Instructions to follow | The reader should set down exactly the lines from the one containing "cyan pentagon: (56, 30)" through the last line of the material, omitting every picture.

Given data |
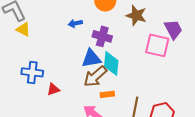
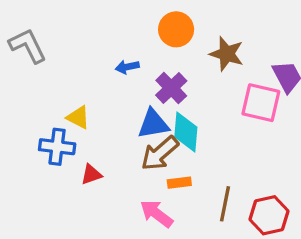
yellow triangle: (23, 29) -> (78, 117), moved
purple cross: (102, 36) -> (171, 88), turned 30

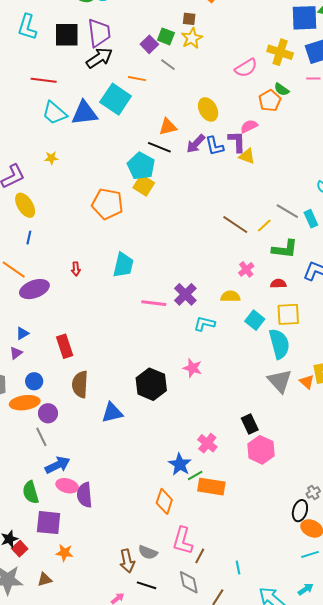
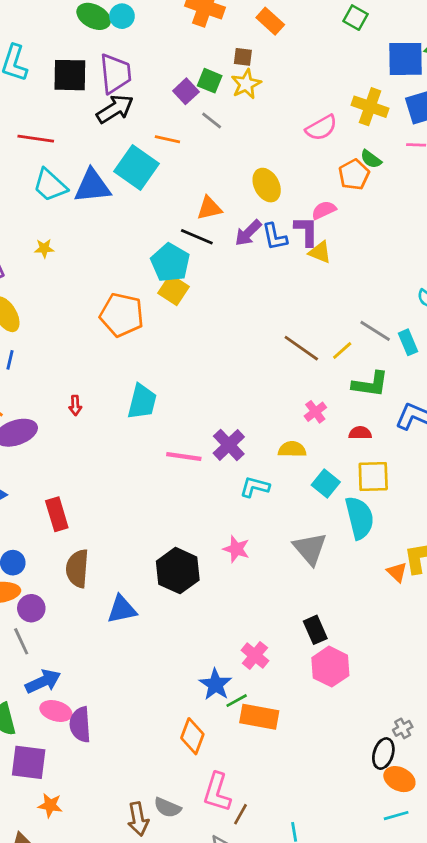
gray triangle: (280, 381) -> (310, 549), moved

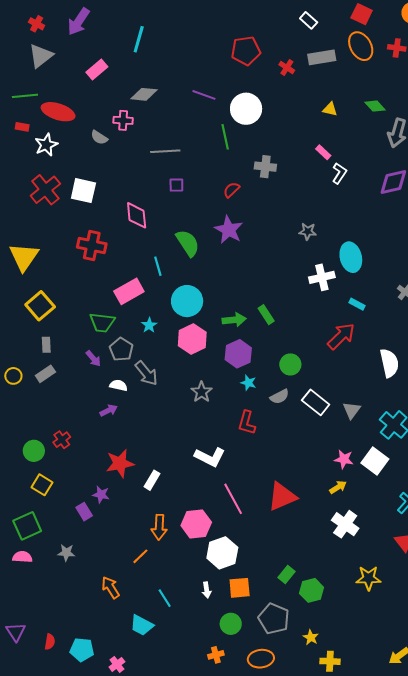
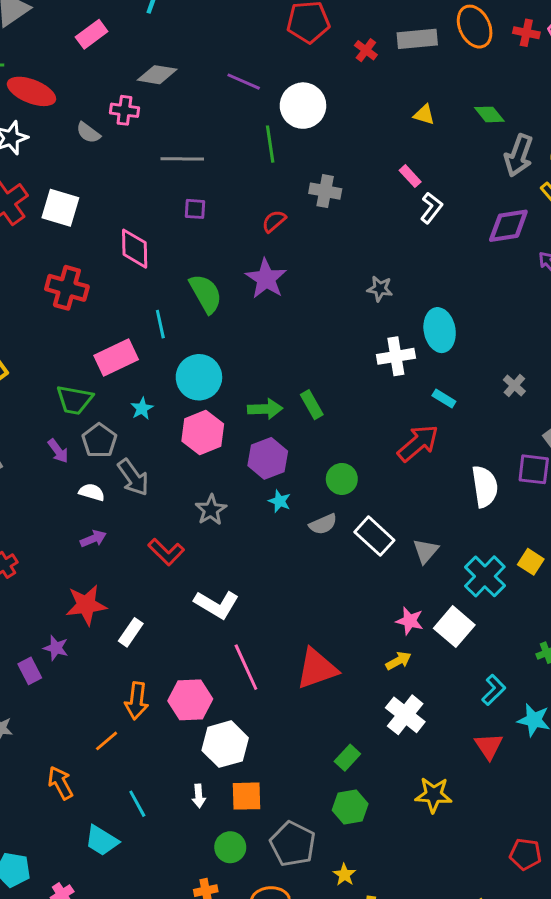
purple arrow: (109, 410) -> (93, 539), moved
red L-shape: (247, 423) -> (166, 552), moved, turned -65
green rectangle: (286, 575) -> (347, 758), moved

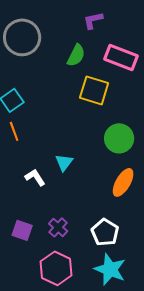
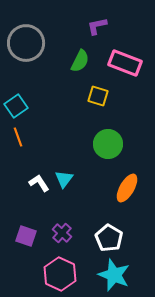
yellow square: (94, 90) -> (98, 96), size x0.7
green circle: (119, 138) -> (108, 144), moved
cyan triangle: (64, 162) -> (64, 179), moved

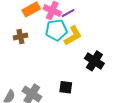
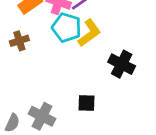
cyan pentagon: (56, 30) -> (67, 28), turned 30

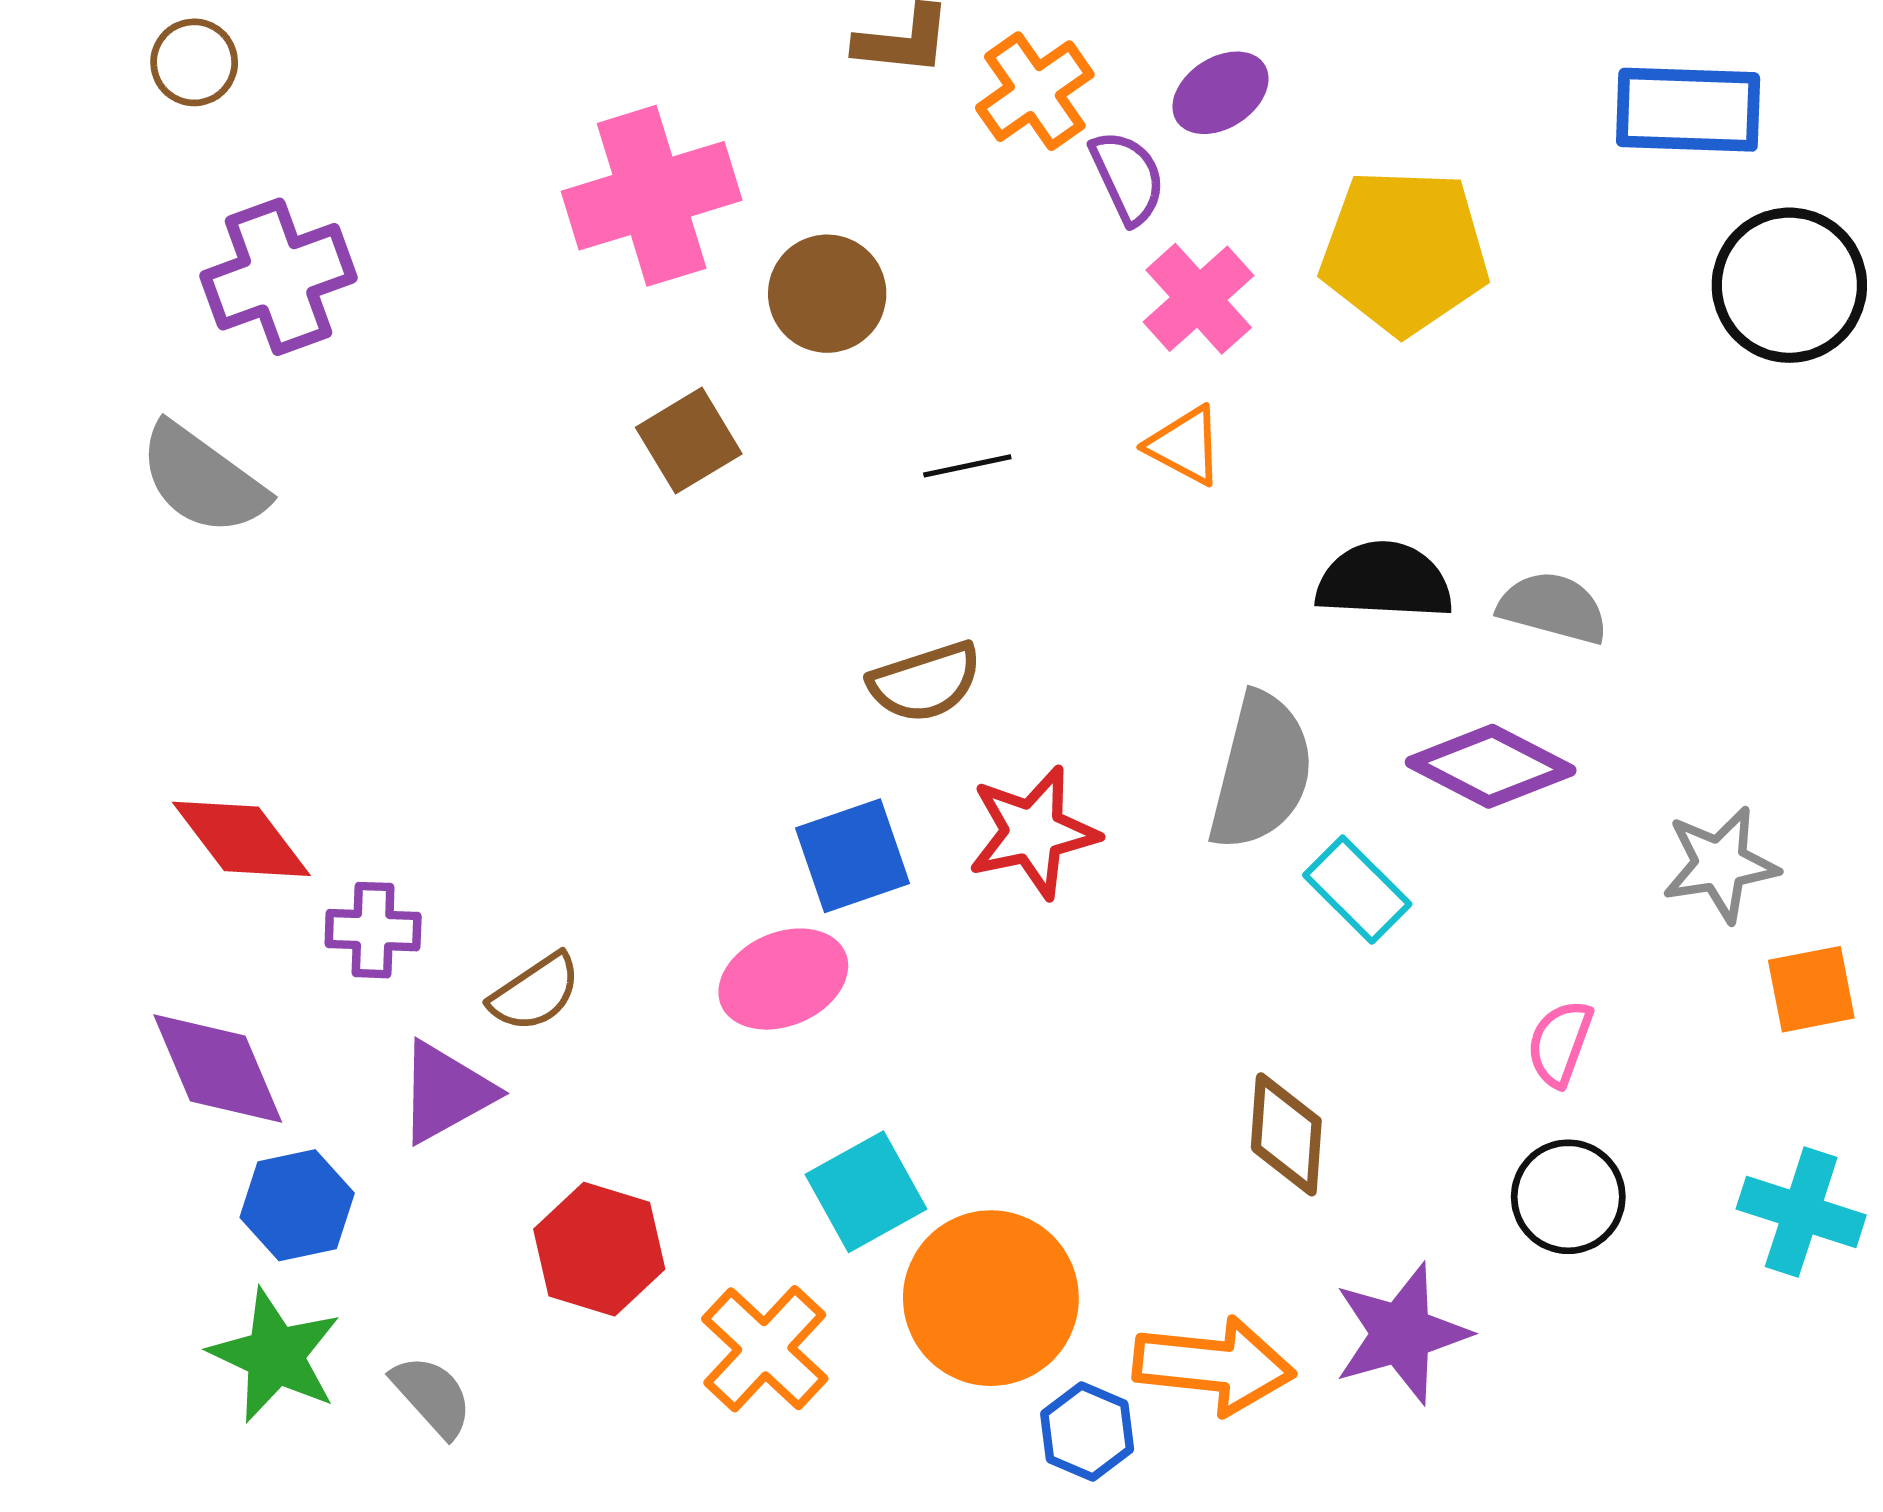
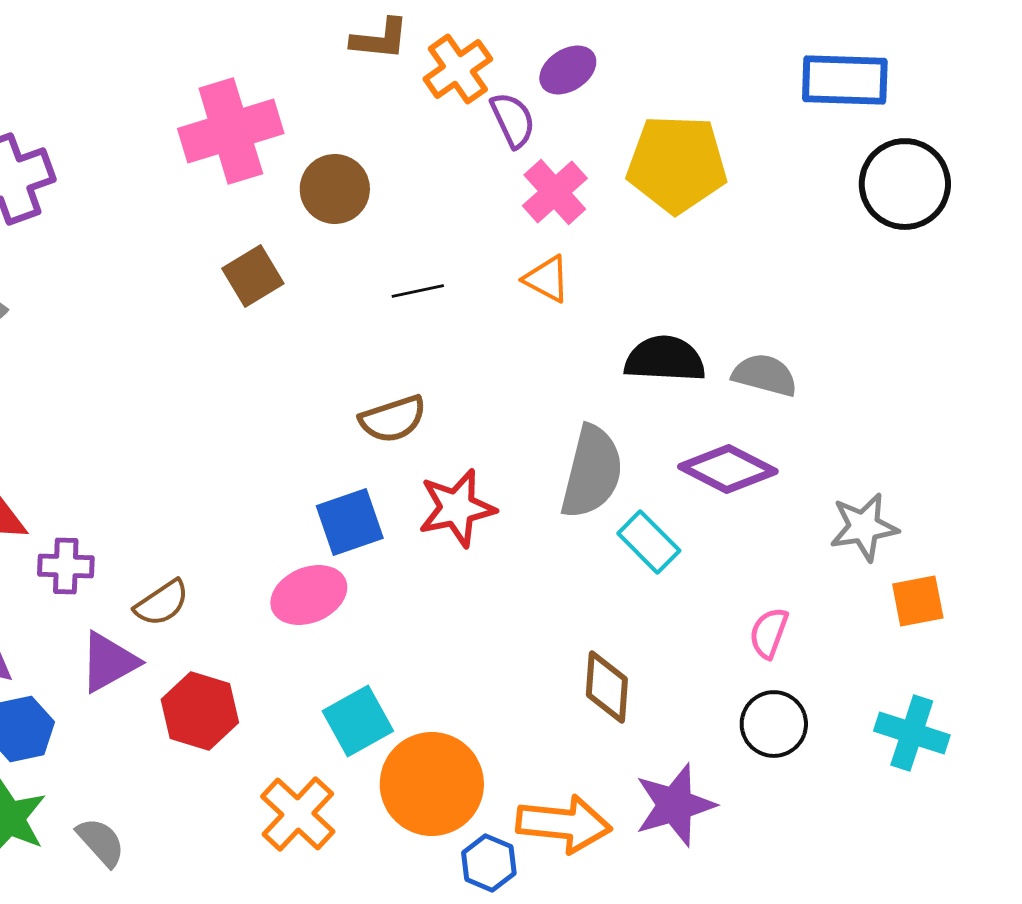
red hexagon: (599, 1249) -> (200, 711), moved

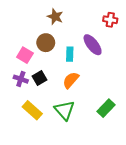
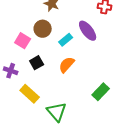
cyan rectangle: (70, 54) -> (66, 40), turned 48
purple cross: (21, 79) -> (11, 71), moved
green triangle: (64, 110) -> (57, 112), moved

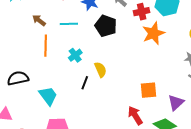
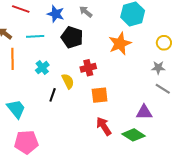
red cross: (142, 12) -> (88, 68), moved
orange square: (148, 90) -> (100, 95), moved
purple triangle: (176, 103) -> (144, 112), turned 42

Answer section |
cyan pentagon: (56, 30) -> (67, 28), turned 30

red hexagon: (599, 1249) -> (200, 711), moved

cyan rectangle: (70, 54) -> (66, 40), turned 48
purple cross: (21, 79) -> (11, 71), moved
green triangle: (64, 110) -> (57, 112), moved

red cross: (142, 12) -> (88, 68), moved
orange square: (148, 90) -> (100, 95), moved
purple triangle: (176, 103) -> (144, 112), turned 42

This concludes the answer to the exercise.